--- START ---
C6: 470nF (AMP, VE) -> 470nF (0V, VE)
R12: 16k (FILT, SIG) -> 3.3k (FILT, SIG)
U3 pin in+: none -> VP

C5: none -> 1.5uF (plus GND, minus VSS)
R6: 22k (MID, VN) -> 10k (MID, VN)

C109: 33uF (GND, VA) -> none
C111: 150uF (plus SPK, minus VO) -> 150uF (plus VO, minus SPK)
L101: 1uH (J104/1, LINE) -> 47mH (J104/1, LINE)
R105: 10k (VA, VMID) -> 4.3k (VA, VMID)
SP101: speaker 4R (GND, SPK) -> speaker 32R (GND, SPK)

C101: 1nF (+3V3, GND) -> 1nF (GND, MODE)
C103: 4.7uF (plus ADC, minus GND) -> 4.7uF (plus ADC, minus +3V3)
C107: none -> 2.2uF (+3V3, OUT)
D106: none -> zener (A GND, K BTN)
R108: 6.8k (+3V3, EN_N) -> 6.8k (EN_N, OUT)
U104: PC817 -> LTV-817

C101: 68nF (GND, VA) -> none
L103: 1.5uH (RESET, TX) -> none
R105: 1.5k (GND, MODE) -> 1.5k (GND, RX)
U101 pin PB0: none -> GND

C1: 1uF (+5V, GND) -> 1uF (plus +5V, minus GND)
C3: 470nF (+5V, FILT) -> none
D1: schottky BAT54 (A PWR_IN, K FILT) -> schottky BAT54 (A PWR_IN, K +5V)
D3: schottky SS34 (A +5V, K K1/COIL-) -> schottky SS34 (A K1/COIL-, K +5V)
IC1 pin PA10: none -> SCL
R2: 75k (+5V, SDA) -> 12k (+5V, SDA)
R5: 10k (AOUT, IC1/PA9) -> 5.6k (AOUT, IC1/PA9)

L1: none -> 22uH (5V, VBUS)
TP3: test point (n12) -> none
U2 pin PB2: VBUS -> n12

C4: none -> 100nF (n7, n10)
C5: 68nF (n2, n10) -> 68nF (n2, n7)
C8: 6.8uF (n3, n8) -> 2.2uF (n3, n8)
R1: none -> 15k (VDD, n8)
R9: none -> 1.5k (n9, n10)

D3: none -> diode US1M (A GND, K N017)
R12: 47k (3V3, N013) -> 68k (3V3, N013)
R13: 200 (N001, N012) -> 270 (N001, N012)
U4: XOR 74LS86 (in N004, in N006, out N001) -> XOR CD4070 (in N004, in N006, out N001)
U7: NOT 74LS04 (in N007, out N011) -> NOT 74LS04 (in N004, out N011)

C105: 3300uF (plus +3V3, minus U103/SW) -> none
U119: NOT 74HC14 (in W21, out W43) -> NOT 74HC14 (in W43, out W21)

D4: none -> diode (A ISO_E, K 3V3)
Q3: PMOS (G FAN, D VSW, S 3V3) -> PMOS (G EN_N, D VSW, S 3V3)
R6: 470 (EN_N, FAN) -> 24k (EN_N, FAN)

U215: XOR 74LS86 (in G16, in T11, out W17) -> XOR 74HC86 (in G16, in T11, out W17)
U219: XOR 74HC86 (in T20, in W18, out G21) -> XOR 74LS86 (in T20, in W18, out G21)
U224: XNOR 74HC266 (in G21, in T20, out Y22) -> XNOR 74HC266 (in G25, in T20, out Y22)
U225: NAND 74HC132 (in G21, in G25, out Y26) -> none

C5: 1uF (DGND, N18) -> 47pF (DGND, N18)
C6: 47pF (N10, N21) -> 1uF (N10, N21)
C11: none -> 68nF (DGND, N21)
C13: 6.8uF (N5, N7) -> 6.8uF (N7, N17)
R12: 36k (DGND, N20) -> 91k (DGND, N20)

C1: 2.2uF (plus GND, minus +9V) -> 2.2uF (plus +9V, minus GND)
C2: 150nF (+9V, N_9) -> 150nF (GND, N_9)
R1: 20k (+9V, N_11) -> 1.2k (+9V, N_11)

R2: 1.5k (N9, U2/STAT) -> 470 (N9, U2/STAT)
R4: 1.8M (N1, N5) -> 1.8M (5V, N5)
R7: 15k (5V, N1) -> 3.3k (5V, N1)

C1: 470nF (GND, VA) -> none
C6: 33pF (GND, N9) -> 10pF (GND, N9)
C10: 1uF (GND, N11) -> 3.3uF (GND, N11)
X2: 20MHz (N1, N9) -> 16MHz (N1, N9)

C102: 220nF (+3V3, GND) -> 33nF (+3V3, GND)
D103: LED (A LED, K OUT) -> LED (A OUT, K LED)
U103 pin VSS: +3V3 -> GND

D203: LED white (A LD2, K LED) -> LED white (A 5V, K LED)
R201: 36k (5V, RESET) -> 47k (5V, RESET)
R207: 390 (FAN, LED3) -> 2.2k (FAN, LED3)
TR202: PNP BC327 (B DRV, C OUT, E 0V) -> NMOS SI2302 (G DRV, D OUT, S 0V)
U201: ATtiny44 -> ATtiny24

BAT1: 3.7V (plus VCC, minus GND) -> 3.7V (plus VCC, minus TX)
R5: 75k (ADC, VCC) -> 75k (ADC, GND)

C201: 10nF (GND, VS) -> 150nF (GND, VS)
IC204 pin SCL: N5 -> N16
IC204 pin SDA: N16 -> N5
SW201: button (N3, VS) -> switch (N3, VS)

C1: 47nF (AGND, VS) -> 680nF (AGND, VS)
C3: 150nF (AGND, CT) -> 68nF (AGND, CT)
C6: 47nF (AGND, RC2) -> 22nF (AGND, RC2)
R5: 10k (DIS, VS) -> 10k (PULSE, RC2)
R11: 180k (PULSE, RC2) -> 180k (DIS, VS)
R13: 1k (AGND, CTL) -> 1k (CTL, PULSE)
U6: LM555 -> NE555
--- END ---
- **Action item**:
Up to and including the line with "C101: 1nF (+3V3, GND) -> 1nF (GND, MODE)", repeat the data exactly, starting from its first line; nothing else belongs in the response.

- **Written answer**:
C6: 470nF (AMP, VE) -> 470nF (0V, VE)
R12: 16k (FILT, SIG) -> 3.3k (FILT, SIG)
U3 pin in+: none -> VP

C5: none -> 1.5uF (plus GND, minus VSS)
R6: 22k (MID, VN) -> 10k (MID, VN)

C109: 33uF (GND, VA) -> none
C111: 150uF (plus SPK, minus VO) -> 150uF (plus VO, minus SPK)
L101: 1uH (J104/1, LINE) -> 47mH (J104/1, LINE)
R105: 10k (VA, VMID) -> 4.3k (VA, VMID)
SP101: speaker 4R (GND, SPK) -> speaker 32R (GND, SPK)

C101: 1nF (+3V3, GND) -> 1nF (GND, MODE)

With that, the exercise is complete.